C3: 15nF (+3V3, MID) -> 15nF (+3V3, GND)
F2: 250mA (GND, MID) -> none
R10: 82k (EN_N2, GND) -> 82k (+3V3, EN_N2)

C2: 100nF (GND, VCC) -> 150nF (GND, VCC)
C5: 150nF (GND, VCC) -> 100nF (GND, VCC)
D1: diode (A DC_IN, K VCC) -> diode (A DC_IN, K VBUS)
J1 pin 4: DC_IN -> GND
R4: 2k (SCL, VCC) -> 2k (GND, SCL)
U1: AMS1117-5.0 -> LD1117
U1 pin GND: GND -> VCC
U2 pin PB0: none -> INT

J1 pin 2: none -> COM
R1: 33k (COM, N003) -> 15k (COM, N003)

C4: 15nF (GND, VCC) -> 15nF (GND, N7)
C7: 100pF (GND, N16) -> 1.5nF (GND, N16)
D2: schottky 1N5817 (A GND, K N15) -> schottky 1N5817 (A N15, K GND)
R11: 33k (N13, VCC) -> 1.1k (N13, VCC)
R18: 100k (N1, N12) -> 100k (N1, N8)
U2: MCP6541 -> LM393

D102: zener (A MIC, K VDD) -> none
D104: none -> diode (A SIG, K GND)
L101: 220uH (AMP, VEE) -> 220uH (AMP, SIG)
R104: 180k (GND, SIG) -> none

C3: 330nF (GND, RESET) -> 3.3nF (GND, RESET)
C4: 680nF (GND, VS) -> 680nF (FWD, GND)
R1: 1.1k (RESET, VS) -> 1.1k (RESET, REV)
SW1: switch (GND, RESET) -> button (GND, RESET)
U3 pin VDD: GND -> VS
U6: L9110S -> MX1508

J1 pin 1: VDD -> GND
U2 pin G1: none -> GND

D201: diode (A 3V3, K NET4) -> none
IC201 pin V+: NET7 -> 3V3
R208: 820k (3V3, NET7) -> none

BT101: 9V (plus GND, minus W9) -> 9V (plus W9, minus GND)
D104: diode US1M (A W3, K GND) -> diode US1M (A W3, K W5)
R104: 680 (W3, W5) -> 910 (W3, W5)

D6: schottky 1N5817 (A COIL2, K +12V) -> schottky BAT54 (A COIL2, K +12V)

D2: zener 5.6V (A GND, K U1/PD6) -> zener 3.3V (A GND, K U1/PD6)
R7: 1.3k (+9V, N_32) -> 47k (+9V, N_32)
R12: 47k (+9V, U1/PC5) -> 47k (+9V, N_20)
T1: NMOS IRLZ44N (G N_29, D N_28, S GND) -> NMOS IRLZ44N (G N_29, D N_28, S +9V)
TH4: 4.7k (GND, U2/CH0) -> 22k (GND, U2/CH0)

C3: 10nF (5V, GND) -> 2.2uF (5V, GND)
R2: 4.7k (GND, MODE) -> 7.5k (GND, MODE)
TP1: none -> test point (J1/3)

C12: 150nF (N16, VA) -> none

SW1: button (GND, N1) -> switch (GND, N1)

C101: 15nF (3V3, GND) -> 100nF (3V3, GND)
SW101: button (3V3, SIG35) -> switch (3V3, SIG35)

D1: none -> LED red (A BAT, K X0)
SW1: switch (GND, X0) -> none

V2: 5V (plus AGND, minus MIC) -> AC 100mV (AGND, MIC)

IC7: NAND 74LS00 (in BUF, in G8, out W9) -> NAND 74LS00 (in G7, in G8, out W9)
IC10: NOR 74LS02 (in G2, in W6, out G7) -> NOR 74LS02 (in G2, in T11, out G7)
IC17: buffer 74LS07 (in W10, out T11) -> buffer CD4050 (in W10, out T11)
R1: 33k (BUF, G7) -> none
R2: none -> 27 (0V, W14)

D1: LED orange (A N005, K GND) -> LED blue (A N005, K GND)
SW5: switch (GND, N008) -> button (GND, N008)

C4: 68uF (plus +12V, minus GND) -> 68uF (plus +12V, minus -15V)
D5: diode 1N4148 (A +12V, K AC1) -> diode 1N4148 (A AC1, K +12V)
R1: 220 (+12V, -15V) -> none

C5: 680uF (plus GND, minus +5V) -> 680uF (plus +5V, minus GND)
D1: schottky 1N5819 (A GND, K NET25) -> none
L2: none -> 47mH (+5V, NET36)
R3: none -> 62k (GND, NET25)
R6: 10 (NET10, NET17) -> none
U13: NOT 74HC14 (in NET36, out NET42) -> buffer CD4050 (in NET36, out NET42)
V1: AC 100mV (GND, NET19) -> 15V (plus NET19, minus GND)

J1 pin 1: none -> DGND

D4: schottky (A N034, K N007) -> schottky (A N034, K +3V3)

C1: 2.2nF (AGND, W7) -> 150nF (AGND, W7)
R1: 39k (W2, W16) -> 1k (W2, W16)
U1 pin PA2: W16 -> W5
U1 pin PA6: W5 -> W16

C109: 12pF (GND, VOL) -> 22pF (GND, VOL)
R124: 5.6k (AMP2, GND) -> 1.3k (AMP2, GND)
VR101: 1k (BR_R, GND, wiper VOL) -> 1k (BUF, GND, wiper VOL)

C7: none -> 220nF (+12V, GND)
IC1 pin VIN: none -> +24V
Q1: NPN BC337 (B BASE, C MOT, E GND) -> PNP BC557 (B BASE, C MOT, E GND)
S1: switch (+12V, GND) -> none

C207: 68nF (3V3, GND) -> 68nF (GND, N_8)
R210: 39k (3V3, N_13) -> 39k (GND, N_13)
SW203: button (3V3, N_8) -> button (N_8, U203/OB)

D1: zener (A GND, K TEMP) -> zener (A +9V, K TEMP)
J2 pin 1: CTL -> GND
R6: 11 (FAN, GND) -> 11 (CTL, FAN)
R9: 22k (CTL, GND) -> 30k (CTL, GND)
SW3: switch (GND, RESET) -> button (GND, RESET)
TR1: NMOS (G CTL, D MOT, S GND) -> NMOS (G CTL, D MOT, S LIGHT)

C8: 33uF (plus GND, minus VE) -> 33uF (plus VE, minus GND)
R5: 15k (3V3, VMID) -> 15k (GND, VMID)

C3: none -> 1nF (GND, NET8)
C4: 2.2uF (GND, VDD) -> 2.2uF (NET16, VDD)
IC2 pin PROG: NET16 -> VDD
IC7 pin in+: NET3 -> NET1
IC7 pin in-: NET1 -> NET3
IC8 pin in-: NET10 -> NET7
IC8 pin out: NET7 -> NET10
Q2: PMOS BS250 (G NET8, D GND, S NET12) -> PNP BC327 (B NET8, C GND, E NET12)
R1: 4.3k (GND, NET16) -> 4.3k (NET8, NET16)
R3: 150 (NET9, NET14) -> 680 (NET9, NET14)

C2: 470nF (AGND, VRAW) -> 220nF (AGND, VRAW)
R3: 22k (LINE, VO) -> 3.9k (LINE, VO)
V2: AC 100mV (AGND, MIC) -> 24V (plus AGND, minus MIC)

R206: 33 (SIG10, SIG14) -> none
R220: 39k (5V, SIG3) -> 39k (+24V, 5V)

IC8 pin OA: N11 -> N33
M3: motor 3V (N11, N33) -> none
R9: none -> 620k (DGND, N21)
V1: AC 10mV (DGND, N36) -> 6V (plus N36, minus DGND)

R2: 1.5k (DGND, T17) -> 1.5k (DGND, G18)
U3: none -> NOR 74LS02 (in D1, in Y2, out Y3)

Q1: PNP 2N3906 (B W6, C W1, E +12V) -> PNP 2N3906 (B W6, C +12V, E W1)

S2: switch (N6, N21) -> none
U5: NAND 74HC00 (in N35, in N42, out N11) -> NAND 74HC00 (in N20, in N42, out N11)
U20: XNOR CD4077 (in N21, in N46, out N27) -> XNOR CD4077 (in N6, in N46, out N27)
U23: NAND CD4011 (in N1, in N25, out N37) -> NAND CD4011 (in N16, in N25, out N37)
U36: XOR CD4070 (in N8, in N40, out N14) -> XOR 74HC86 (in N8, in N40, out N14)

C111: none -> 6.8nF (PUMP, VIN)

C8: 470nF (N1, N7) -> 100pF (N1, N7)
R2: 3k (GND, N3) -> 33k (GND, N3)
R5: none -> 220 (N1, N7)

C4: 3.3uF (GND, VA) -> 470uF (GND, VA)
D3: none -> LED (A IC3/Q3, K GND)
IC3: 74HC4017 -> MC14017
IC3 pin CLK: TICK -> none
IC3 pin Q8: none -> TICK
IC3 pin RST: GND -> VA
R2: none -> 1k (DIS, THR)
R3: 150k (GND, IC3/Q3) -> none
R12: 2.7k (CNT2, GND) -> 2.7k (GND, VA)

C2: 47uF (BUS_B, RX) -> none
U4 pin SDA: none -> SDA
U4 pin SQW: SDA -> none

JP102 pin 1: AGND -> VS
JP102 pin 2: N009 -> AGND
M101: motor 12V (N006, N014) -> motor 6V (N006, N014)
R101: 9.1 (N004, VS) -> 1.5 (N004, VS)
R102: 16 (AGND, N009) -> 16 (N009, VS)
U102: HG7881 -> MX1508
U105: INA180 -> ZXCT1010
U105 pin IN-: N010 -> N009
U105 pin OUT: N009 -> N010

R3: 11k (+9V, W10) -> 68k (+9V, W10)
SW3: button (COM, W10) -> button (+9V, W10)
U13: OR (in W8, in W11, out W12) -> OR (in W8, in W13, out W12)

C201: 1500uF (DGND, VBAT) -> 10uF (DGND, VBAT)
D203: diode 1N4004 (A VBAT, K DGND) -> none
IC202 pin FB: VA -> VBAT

= = =

**WHAT TO WORK ON:** From the data above, output exactly the lines between the one containing "D6: schottky 1N5817" and the one containing "D1: LED orange", counting both of them.

**ANSWER:**
D6: schottky 1N5817 (A COIL2, K +12V) -> schottky BAT54 (A COIL2, K +12V)

D2: zener 5.6V (A GND, K U1/PD6) -> zener 3.3V (A GND, K U1/PD6)
R7: 1.3k (+9V, N_32) -> 47k (+9V, N_32)
R12: 47k (+9V, U1/PC5) -> 47k (+9V, N_20)
T1: NMOS IRLZ44N (G N_29, D N_28, S GND) -> NMOS IRLZ44N (G N_29, D N_28, S +9V)
TH4: 4.7k (GND, U2/CH0) -> 22k (GND, U2/CH0)

C3: 10nF (5V, GND) -> 2.2uF (5V, GND)
R2: 4.7k (GND, MODE) -> 7.5k (GND, MODE)
TP1: none -> test point (J1/3)

C12: 150nF (N16, VA) -> none

SW1: button (GND, N1) -> switch (GND, N1)

C101: 15nF (3V3, GND) -> 100nF (3V3, GND)
SW101: button (3V3, SIG35) -> switch (3V3, SIG35)

D1: none -> LED red (A BAT, K X0)
SW1: switch (GND, X0) -> none

V2: 5V (plus AGND, minus MIC) -> AC 100mV (AGND, MIC)

IC7: NAND 74LS00 (in BUF, in G8, out W9) -> NAND 74LS00 (in G7, in G8, out W9)
IC10: NOR 74LS02 (in G2, in W6, out G7) -> NOR 74LS02 (in G2, in T11, out G7)
IC17: buffer 74LS07 (in W10, out T11) -> buffer CD4050 (in W10, out T11)
R1: 33k (BUF, G7) -> none
R2: none -> 27 (0V, W14)

D1: LED orange (A N005, K GND) -> LED blue (A N005, K GND)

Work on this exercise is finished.